→ **The data**:
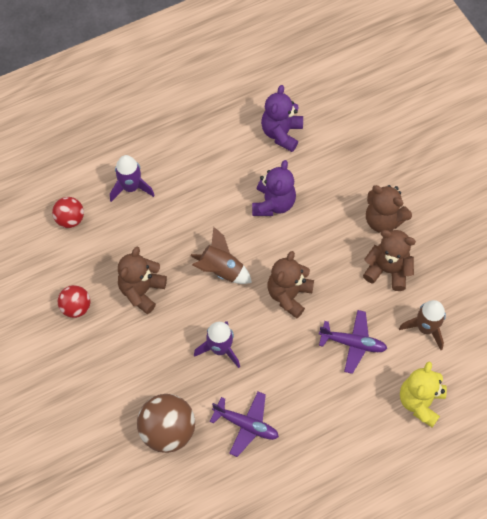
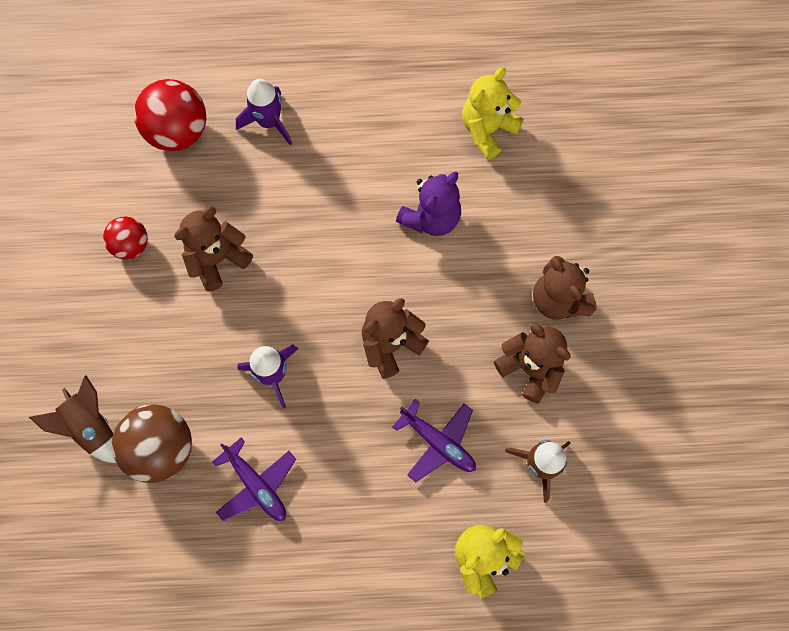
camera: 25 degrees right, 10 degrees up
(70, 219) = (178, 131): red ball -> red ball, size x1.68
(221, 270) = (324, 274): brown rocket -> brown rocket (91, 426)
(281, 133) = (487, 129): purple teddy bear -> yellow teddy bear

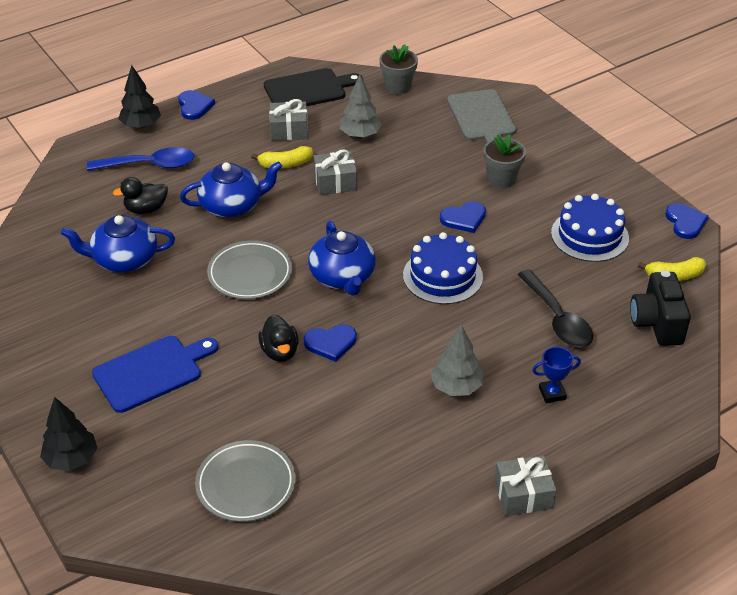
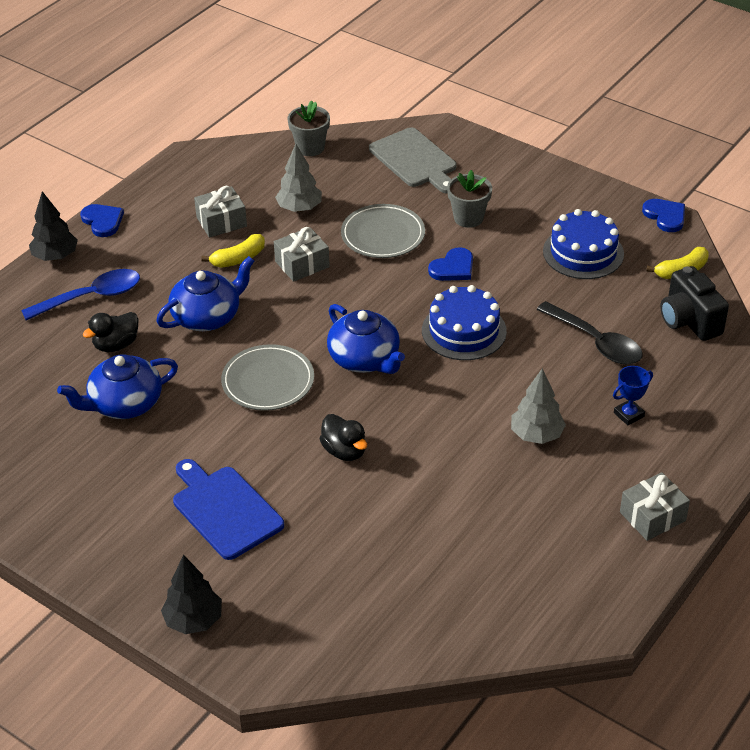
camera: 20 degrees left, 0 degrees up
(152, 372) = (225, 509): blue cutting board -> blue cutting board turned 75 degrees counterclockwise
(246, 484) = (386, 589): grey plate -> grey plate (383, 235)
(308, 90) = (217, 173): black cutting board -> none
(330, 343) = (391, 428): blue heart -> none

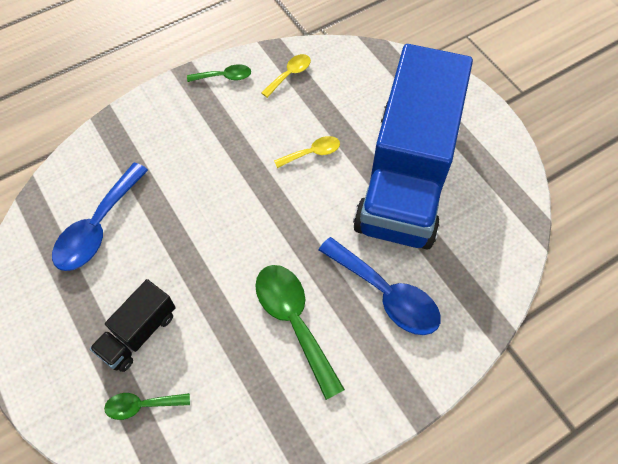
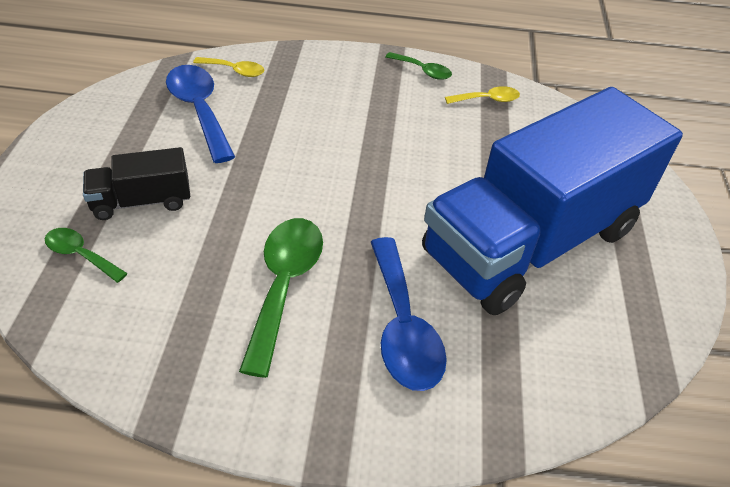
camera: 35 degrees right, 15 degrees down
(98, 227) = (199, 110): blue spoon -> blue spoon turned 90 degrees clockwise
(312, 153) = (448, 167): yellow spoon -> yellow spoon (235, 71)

--

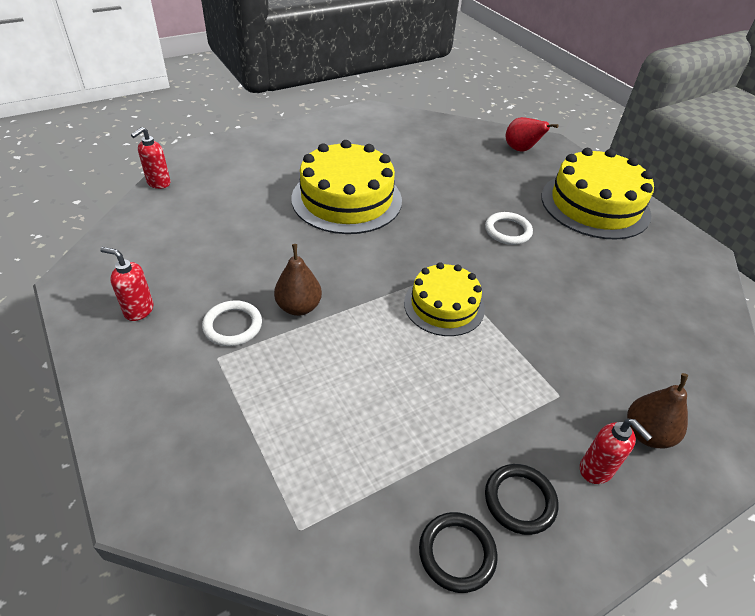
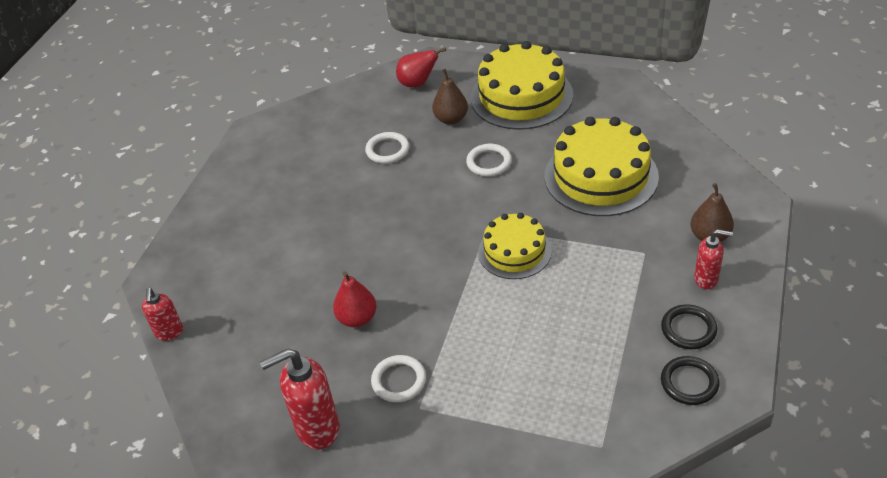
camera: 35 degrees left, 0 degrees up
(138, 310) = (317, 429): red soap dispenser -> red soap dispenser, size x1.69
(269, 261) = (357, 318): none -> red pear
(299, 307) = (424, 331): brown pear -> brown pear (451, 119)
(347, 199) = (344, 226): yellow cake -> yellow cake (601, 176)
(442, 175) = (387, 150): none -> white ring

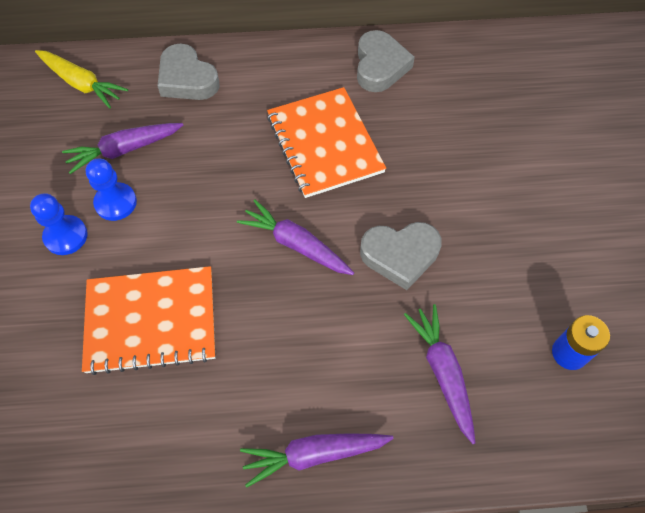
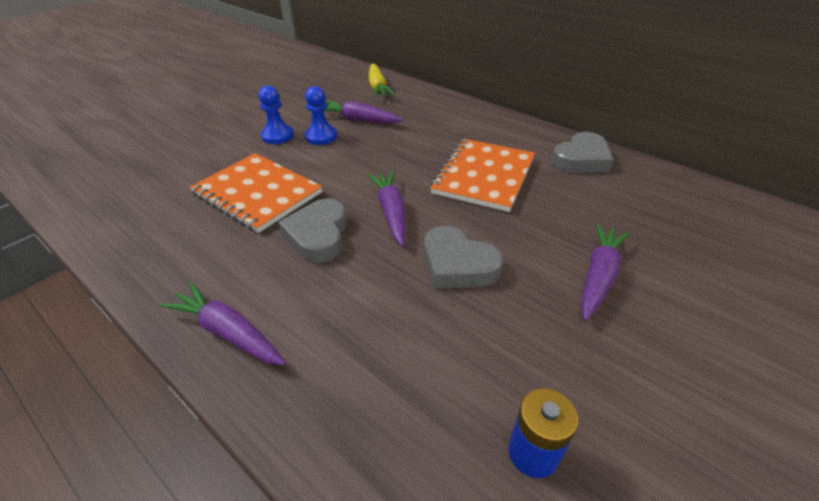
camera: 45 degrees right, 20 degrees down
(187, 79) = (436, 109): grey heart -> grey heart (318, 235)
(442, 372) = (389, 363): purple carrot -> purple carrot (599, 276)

==

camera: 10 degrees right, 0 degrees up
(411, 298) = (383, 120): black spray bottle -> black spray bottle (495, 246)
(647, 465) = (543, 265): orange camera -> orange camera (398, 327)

→ **Task**:
From the data above, return every line from the line that has "(98, 227) = (199, 110): blue" up to and including the line that has "(312, 153) = (448, 167): yellow", exactly.

→ **Answer area**:
(98, 227) = (199, 110): blue spoon -> blue spoon turned 90 degrees clockwise
(312, 153) = (448, 167): yellow spoon -> yellow spoon (235, 71)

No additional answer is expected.